[Start of Attachment]

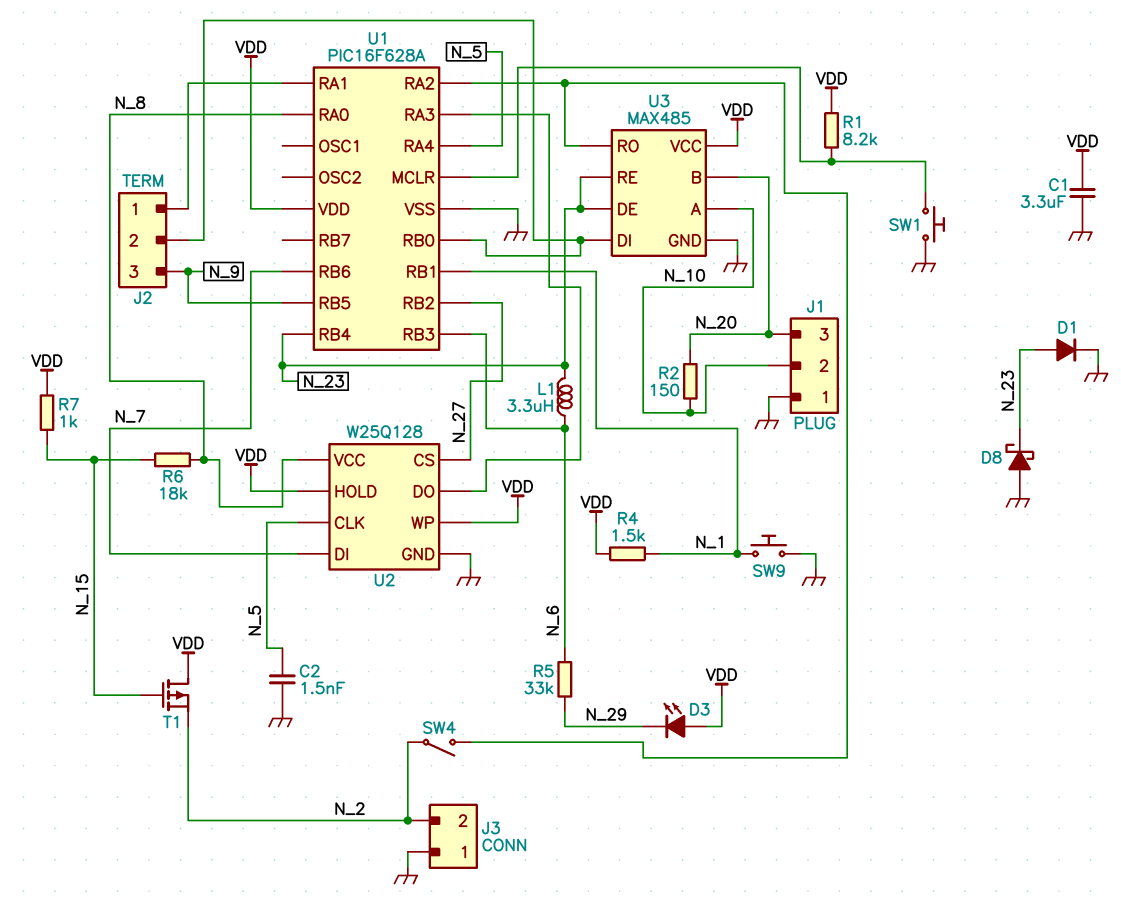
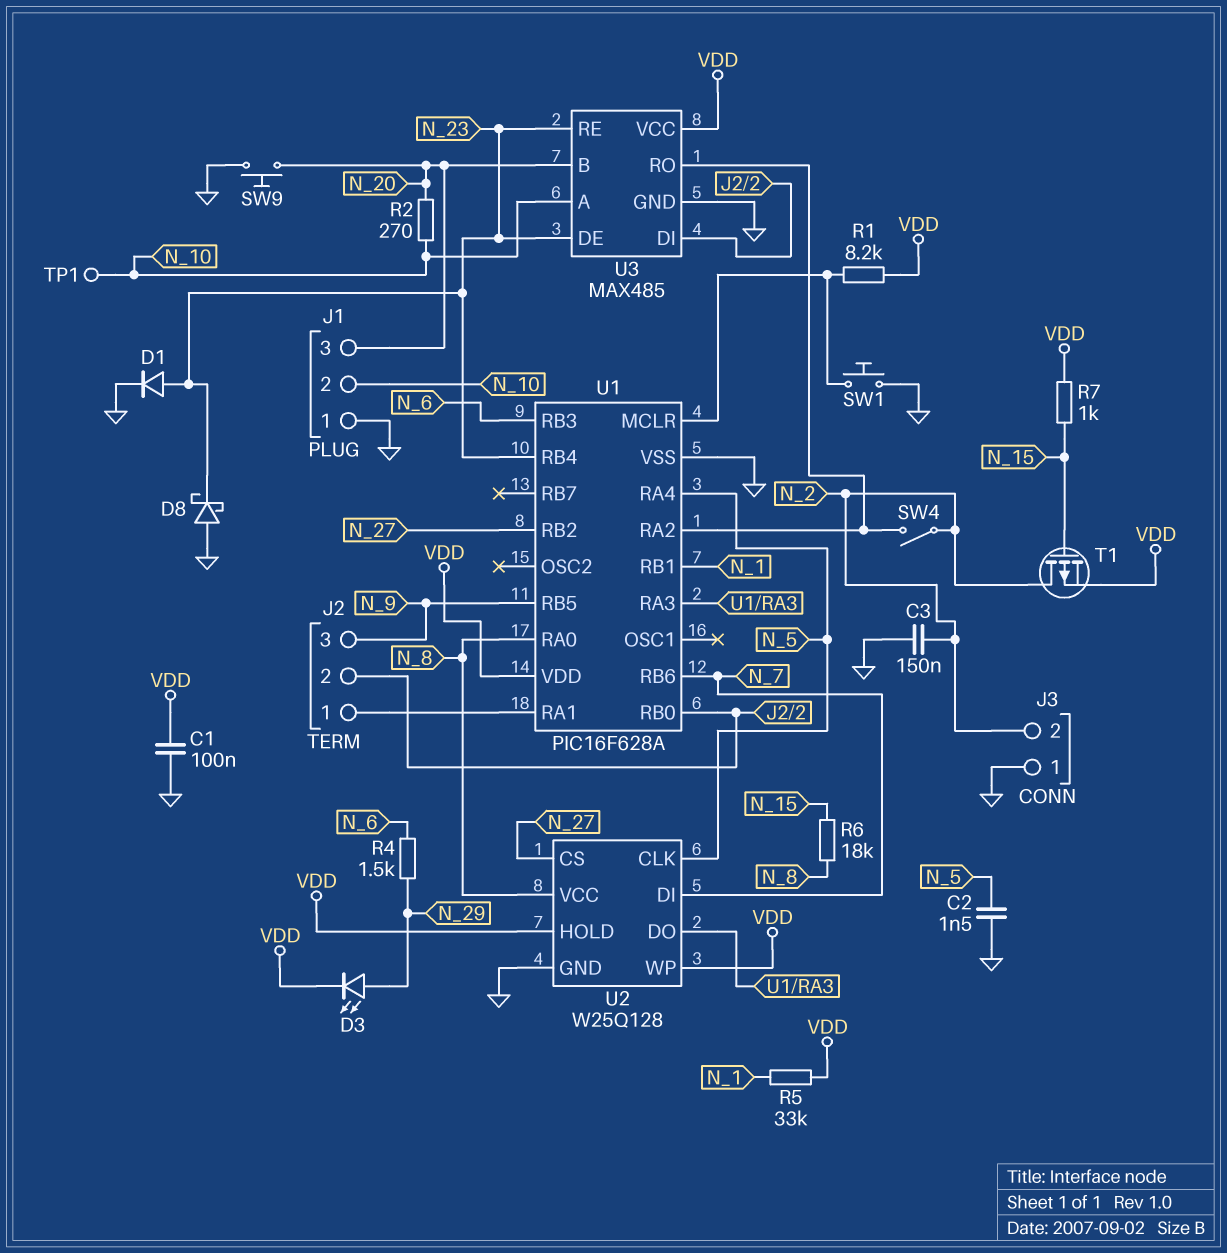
C1: 3.3uF (GND, VDD) -> 100nF (GND, VDD)
C3: none -> 150nF (GND, N_2)
D3: LED (A VDD, K N_29) -> LED (A N_29, K VDD)
L1: 3.3uH (N_6, N_23) -> none
R2: 150 (N_10, N_20) -> 270 (N_10, N_20)
R4: 1.5k (N_1, VDD) -> 1.5k (N_6, N_29)
R5: 33k (N_6, N_29) -> 33k (N_1, VDD)
SW9: button (GND, N_1) -> button (GND, N_20)
T1: PMOS (G N_15, D VDD, S N_2) -> PMOS (G N_15, D N_2, S VDD)
TP1: none -> test point (N_10)

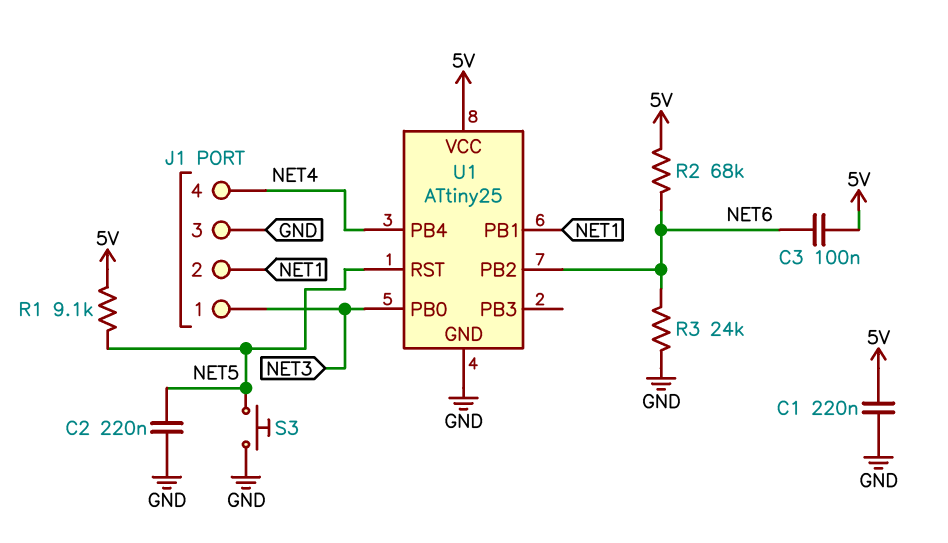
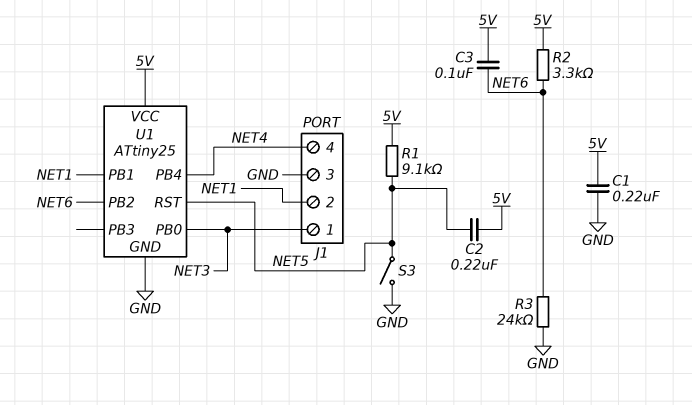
C2: 220nF (GND, NET5) -> 220nF (5V, NET5)
R2: 68k (5V, NET6) -> 3.3k (5V, NET6)
S3: button (GND, NET5) -> switch (GND, NET5)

[End of Attachment]

_Requirement_: Looking at the listing above, which lines hold "button"? Copy every such line.

_Answer box_:
SW9: button (GND, N_1) -> button (GND, N_20)
S3: button (GND, NET5) -> switch (GND, NET5)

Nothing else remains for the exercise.